EXERCISE REQUIREMENTS:
Given the records below, the lines starting at the line with "AUDIO3 pin BUSY: D8 -> A2" and ending at the line with "TOF3 pin SCL: D7 -> D6" should be output exactly, both end lines kept and pictures left out.

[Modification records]
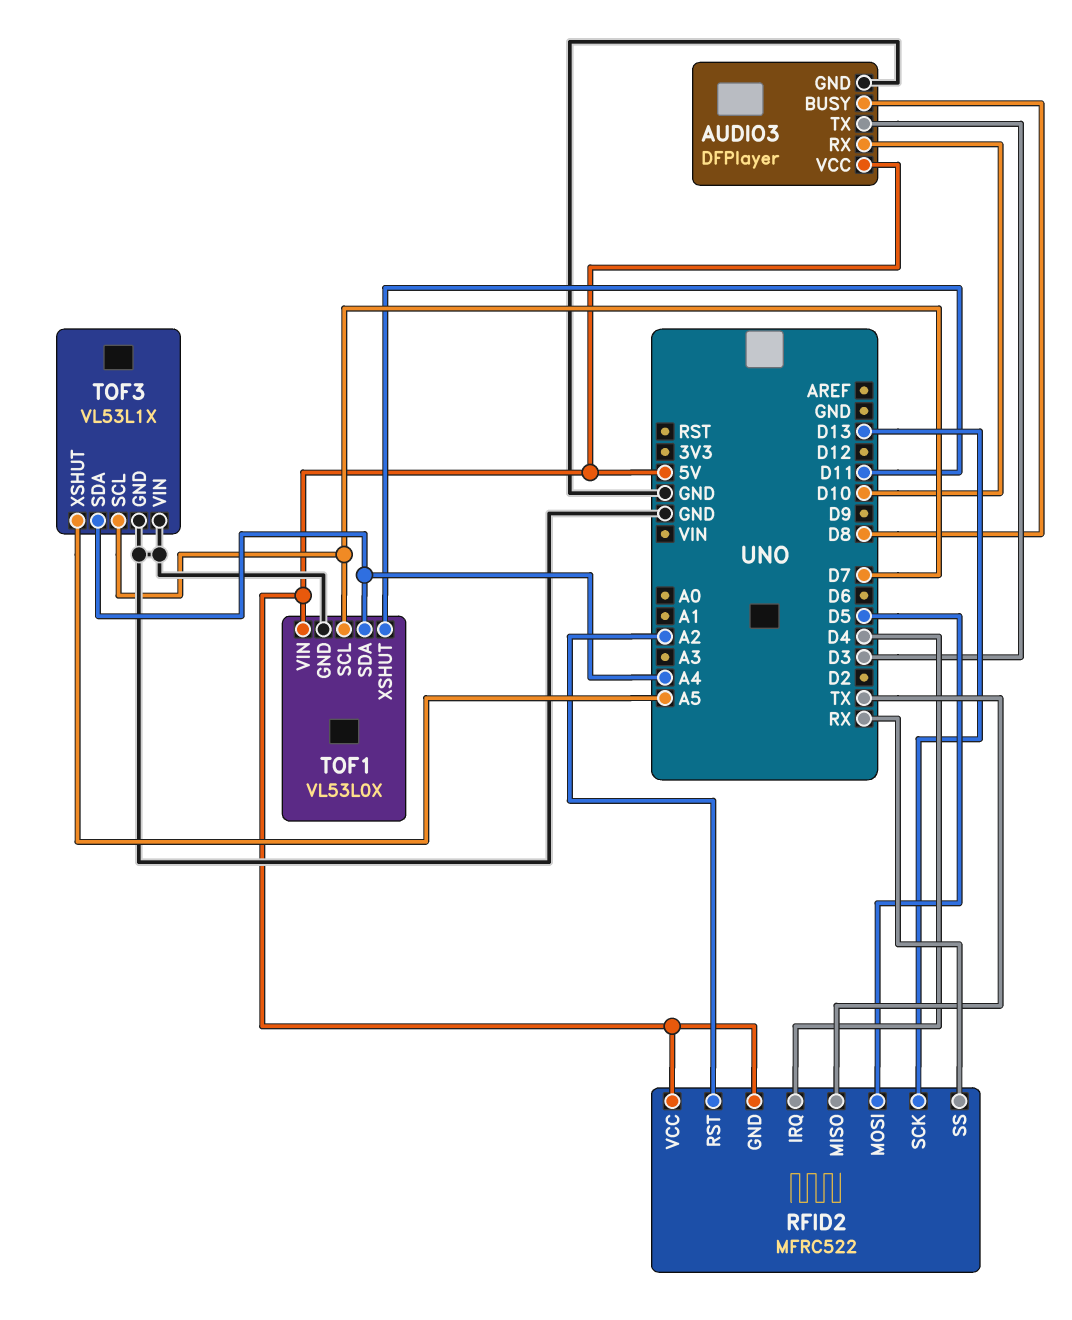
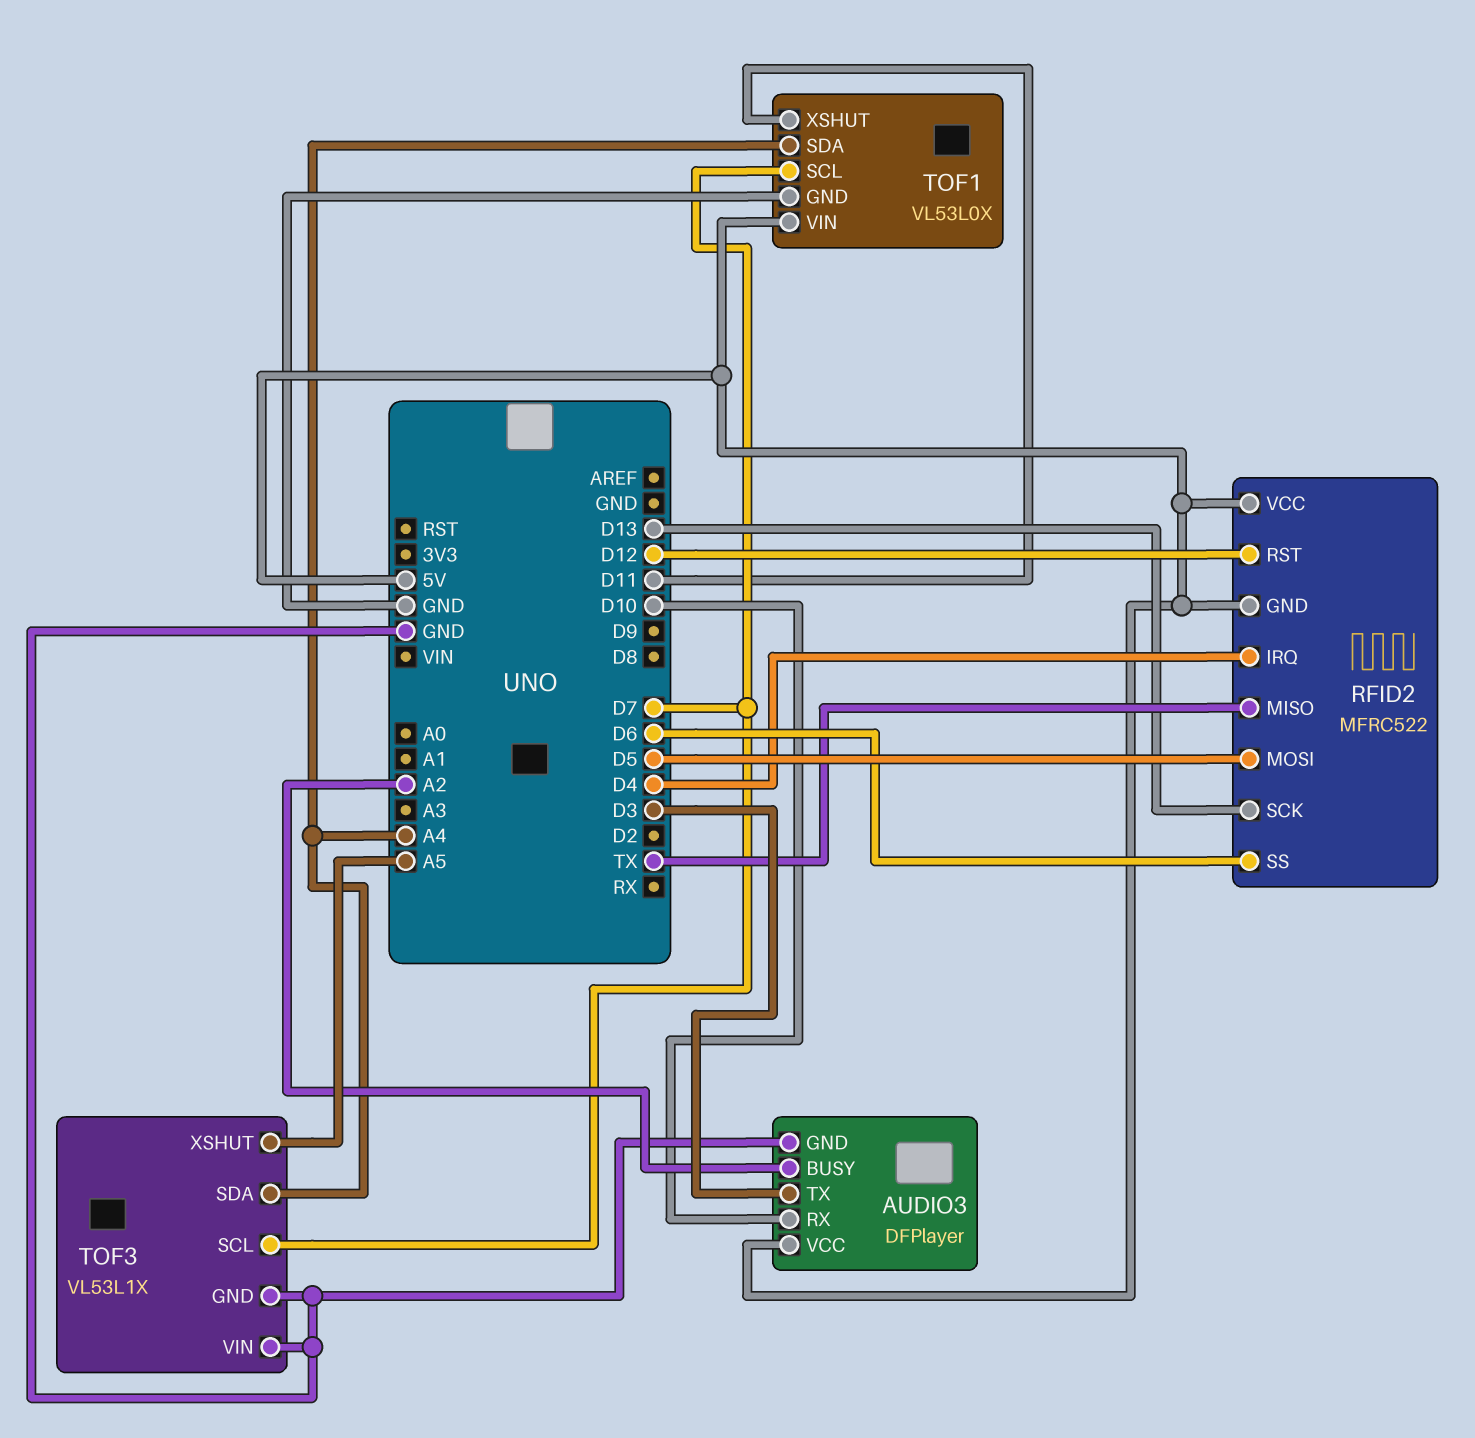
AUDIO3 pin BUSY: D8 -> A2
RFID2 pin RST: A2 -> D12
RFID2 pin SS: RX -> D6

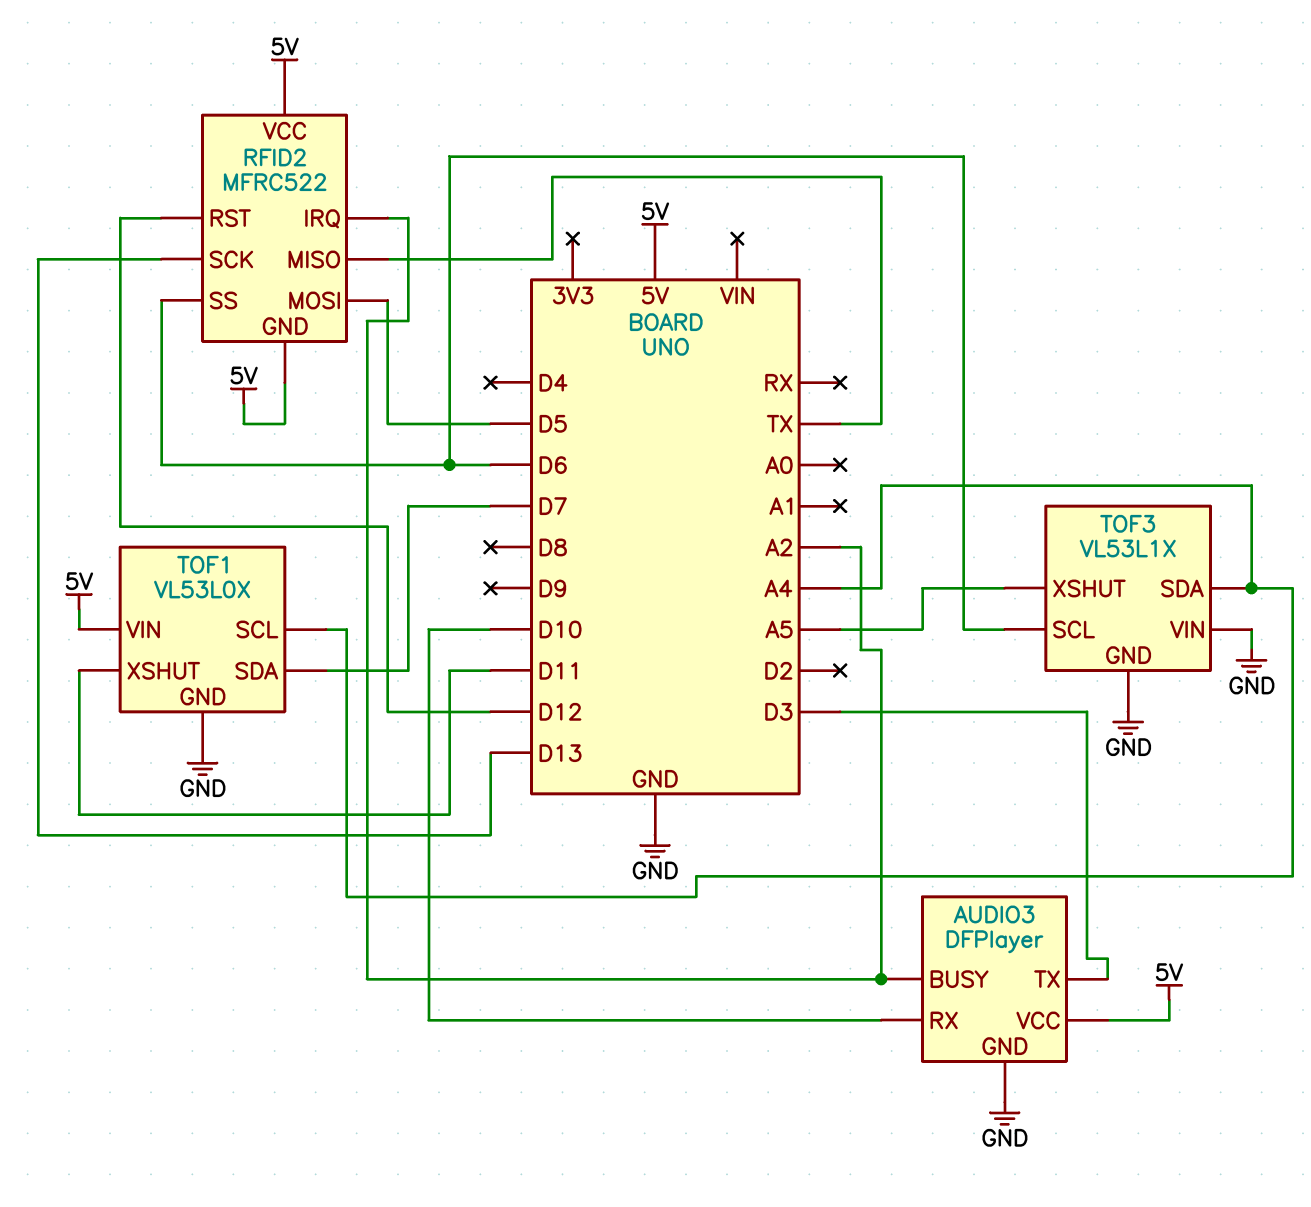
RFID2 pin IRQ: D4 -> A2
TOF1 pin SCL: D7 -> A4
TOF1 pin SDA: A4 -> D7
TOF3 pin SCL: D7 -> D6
---
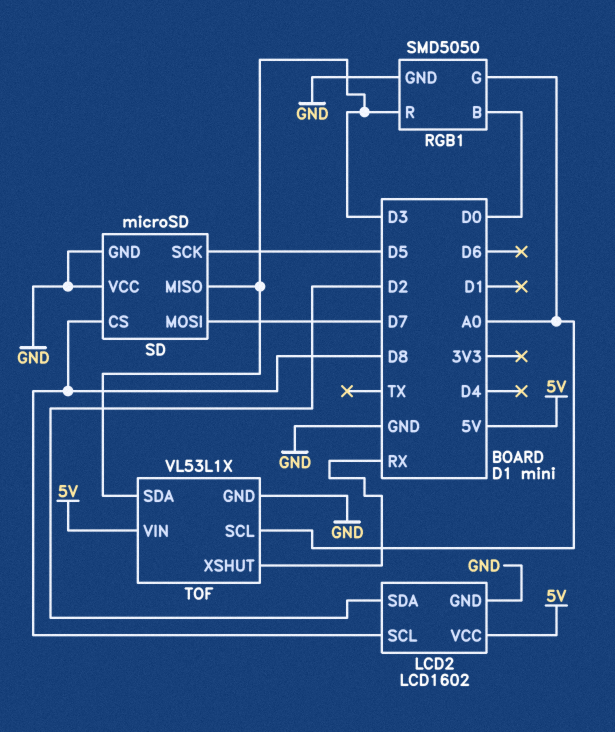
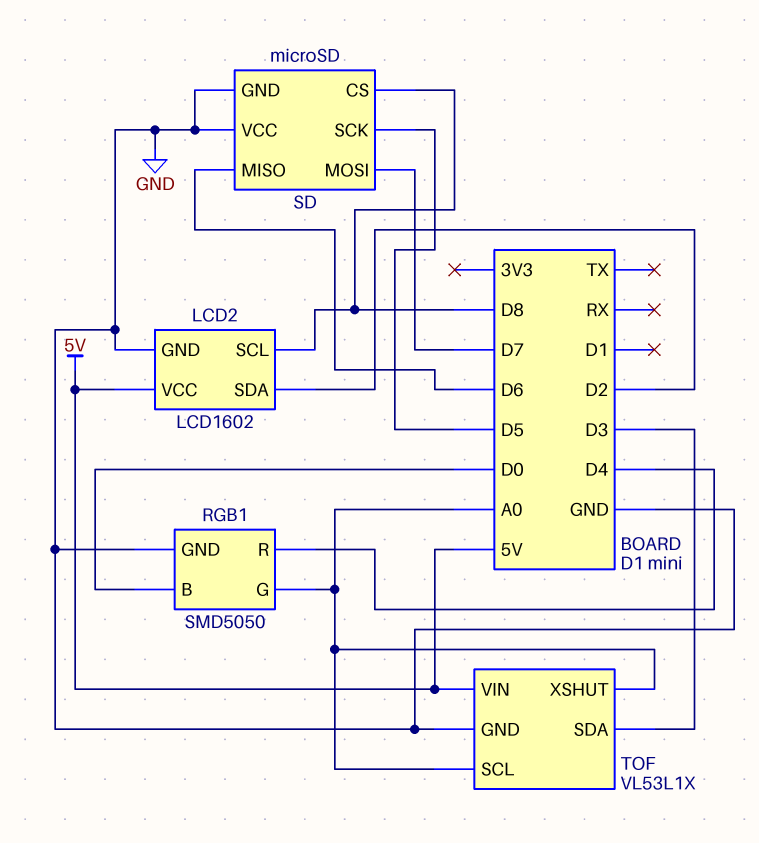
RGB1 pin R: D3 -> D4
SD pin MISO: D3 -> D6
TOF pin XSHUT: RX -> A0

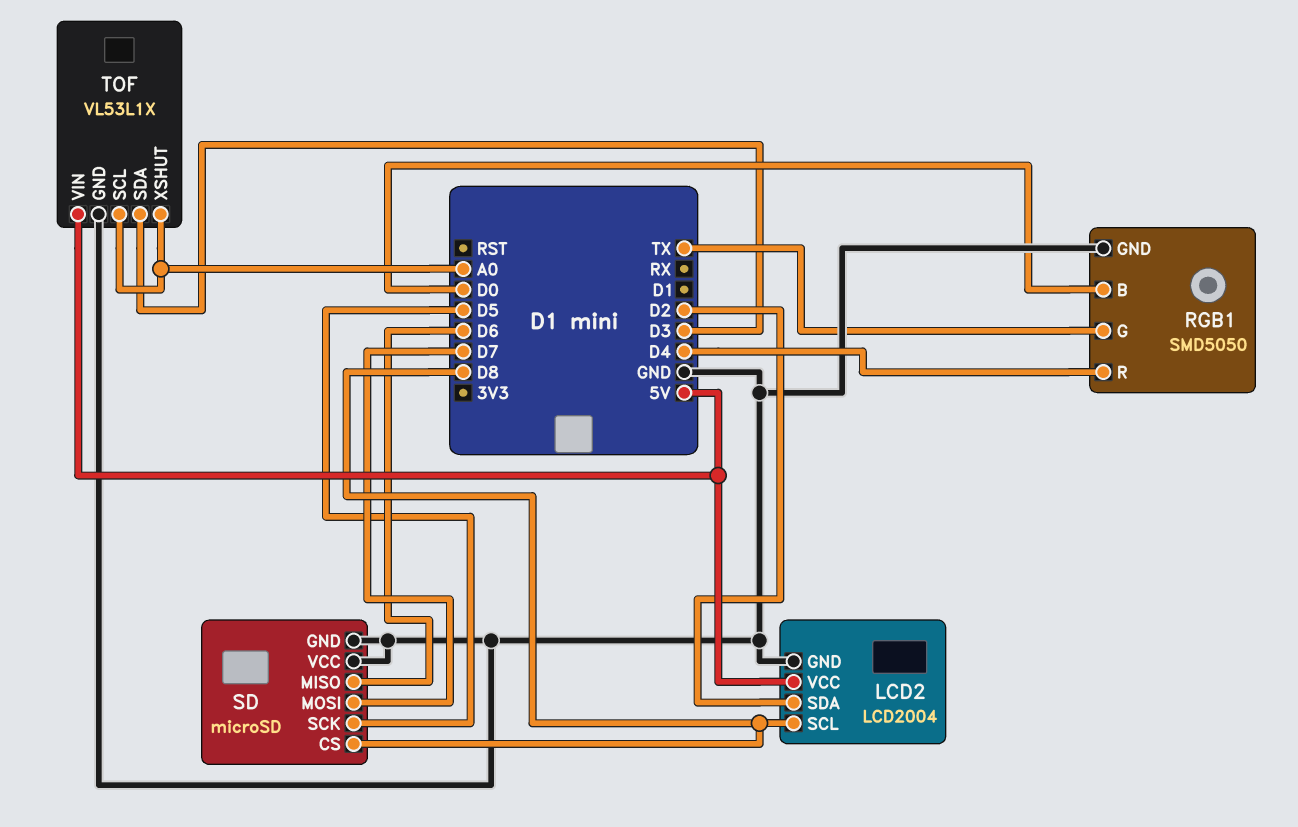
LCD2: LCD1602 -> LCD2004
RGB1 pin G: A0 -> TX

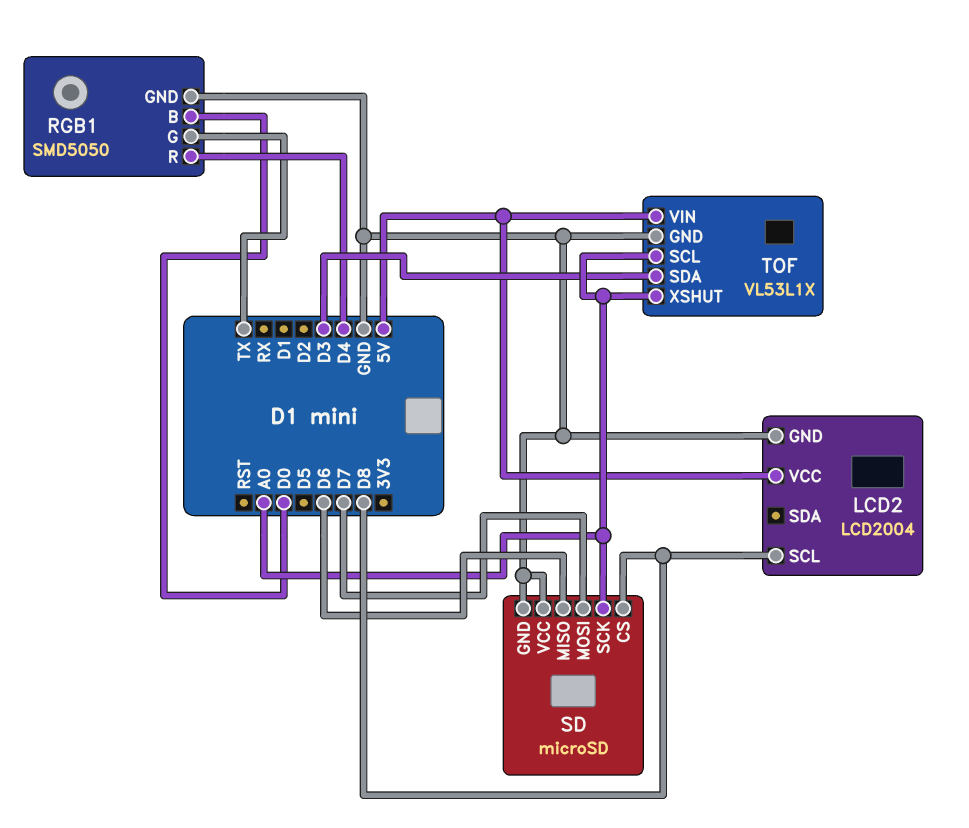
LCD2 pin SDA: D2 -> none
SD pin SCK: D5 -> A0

THE COMPLETED TASK:
AUDIO3 pin BUSY: D8 -> A2
RFID2 pin RST: A2 -> D12
RFID2 pin SS: RX -> D6

RFID2 pin IRQ: D4 -> A2
TOF1 pin SCL: D7 -> A4
TOF1 pin SDA: A4 -> D7
TOF3 pin SCL: D7 -> D6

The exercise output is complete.